#### Provided records ####

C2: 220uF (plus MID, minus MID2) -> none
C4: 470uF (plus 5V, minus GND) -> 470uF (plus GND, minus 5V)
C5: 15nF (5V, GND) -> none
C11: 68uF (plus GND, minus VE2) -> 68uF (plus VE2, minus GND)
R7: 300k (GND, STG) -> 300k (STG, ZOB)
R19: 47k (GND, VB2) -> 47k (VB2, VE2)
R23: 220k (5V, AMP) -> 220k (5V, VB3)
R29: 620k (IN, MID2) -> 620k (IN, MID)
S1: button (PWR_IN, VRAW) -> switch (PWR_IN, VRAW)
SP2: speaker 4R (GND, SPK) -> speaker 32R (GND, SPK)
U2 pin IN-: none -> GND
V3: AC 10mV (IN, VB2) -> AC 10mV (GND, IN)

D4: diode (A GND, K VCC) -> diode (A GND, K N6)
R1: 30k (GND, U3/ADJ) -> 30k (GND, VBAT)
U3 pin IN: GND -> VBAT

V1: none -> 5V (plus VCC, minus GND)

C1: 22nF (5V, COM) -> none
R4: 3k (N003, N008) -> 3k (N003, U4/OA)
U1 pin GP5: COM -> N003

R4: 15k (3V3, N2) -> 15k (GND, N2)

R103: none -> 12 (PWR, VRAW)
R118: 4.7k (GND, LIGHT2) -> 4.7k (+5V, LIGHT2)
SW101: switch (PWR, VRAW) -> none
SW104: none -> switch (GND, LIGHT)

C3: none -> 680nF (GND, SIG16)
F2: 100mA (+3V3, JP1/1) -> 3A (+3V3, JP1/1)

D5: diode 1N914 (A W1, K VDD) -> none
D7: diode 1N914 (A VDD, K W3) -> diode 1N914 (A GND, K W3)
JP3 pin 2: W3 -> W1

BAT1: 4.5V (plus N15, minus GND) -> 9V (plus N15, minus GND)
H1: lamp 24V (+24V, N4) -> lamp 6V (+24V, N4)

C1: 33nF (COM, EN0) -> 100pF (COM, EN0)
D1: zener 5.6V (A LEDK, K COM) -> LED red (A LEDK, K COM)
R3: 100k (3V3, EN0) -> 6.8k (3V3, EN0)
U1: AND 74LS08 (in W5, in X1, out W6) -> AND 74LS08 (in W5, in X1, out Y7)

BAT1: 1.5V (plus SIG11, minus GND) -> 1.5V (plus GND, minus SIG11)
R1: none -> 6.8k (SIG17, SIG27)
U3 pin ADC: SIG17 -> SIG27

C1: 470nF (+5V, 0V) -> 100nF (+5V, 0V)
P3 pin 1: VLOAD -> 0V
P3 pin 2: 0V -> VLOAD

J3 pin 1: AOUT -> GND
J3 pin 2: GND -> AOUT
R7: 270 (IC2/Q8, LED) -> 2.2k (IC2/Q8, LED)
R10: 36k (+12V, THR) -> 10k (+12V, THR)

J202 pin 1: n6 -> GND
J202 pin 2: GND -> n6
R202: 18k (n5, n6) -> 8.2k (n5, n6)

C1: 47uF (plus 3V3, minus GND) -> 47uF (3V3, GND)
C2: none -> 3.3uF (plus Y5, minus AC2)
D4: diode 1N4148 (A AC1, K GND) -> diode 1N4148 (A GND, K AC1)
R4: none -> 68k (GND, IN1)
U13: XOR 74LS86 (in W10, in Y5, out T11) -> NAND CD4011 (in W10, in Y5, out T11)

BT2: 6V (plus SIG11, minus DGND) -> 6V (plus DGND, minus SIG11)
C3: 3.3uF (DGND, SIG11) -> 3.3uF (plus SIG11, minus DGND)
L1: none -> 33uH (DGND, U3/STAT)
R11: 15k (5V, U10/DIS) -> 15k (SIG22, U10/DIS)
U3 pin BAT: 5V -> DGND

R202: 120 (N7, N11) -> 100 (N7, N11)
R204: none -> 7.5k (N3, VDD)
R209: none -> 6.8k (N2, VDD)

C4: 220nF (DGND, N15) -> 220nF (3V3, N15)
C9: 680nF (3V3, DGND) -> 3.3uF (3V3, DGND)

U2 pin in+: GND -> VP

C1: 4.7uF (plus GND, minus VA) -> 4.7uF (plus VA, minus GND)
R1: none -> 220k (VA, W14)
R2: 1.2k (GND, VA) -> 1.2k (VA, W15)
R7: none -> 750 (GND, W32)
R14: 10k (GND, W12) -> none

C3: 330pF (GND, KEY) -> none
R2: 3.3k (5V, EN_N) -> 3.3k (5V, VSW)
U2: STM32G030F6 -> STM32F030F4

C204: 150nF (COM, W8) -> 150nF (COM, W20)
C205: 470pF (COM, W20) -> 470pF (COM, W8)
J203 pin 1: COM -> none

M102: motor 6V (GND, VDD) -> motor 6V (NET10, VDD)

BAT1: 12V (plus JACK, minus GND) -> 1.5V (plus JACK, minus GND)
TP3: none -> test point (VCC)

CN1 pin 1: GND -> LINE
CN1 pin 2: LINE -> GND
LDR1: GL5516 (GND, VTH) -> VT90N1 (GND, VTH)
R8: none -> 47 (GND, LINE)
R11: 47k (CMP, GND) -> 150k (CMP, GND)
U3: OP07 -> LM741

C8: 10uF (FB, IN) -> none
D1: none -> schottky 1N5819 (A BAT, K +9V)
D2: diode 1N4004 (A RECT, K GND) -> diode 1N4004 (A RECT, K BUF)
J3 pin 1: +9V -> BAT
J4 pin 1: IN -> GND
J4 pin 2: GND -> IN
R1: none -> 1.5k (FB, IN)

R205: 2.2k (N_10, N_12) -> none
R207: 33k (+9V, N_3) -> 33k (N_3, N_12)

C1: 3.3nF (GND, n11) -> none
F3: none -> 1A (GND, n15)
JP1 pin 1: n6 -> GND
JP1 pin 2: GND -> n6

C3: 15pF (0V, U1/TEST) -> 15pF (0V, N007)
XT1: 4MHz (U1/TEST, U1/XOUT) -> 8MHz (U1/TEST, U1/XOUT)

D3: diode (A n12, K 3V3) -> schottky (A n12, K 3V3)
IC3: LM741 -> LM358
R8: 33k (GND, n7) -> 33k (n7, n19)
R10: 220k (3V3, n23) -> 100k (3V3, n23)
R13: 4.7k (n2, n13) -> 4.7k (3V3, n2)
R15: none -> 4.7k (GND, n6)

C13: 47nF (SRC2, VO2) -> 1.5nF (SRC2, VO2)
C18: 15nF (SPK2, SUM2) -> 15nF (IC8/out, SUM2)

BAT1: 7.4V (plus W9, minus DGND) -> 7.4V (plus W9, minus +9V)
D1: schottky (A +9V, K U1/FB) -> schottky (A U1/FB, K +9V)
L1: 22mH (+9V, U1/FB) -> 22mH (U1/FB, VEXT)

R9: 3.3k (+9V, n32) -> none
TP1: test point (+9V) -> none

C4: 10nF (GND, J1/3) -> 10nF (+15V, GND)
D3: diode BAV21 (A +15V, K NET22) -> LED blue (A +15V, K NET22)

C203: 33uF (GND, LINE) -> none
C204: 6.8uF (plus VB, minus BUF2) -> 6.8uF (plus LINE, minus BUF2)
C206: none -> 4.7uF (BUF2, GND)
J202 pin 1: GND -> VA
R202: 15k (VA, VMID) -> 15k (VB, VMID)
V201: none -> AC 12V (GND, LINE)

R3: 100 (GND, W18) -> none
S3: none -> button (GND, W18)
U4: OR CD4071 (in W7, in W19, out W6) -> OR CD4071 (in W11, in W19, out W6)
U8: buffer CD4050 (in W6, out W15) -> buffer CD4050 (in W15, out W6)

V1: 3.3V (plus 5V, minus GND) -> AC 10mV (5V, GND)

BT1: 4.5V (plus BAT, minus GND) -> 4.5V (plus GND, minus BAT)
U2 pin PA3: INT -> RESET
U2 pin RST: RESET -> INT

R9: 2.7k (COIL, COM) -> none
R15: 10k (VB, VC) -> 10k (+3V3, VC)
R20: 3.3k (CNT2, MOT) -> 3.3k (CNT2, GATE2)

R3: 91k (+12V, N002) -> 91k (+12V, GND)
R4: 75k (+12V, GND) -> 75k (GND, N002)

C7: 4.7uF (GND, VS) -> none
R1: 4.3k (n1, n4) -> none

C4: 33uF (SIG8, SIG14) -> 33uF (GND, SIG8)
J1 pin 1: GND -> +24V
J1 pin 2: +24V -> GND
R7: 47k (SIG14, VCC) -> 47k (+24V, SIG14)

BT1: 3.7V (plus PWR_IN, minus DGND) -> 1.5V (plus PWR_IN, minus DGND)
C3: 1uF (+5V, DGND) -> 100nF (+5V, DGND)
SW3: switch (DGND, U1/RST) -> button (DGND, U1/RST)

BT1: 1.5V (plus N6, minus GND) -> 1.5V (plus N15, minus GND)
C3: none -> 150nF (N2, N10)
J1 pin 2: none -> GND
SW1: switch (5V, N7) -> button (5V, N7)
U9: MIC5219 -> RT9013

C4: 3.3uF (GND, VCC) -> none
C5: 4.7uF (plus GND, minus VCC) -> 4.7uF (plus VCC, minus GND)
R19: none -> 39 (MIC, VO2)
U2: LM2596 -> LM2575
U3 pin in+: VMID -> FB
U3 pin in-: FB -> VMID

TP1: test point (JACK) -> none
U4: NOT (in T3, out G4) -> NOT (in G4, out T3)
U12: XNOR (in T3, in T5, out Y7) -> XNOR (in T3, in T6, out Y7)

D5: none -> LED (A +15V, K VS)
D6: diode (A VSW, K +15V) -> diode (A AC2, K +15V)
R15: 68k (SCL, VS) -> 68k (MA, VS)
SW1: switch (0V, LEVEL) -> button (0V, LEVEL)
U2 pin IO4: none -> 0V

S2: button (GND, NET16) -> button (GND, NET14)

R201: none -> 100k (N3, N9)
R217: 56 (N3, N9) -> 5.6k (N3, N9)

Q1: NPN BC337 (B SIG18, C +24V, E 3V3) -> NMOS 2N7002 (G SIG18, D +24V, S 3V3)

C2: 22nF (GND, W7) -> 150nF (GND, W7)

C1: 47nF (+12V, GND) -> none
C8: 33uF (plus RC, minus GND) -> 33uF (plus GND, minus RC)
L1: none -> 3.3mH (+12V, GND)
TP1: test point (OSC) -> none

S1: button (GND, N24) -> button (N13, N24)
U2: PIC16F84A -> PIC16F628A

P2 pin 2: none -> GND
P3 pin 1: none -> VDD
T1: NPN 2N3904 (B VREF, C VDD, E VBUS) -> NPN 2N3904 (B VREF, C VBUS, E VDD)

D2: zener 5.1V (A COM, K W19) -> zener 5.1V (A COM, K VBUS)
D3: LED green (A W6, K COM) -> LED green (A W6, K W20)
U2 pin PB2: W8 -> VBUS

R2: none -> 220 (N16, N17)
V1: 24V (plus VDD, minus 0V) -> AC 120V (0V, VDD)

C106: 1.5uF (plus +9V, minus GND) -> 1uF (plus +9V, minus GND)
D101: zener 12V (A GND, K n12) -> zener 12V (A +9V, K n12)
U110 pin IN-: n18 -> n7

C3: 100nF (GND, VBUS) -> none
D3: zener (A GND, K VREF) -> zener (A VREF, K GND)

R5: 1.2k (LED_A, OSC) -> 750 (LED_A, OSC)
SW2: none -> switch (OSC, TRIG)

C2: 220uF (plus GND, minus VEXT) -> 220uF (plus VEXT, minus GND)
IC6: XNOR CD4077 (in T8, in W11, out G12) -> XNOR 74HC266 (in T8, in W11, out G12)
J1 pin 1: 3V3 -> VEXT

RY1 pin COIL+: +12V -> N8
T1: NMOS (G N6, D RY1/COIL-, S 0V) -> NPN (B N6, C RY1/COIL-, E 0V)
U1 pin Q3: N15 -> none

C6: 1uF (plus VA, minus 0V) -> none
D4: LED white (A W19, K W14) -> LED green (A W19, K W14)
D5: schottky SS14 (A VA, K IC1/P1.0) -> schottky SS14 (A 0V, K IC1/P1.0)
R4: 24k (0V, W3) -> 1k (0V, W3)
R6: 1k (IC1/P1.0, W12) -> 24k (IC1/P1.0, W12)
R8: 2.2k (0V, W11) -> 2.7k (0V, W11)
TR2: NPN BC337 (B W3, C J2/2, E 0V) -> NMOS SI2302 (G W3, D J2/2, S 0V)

####

Assignment: Please determine how many lines in the entries contain the word "VMID" and answer with the number alone.

Result: 3